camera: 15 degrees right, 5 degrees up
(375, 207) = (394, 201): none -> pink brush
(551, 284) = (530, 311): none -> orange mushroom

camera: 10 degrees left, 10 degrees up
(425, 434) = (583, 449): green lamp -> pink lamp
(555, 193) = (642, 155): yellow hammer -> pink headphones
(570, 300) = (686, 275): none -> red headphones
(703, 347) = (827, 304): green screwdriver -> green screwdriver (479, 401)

━━━━━━━━━━

Task to carry out: Copy all lines from the material that include "green".

Solved problem:
(425, 434) = (583, 449): green lamp -> pink lamp
(703, 347) = (827, 304): green screwdriver -> green screwdriver (479, 401)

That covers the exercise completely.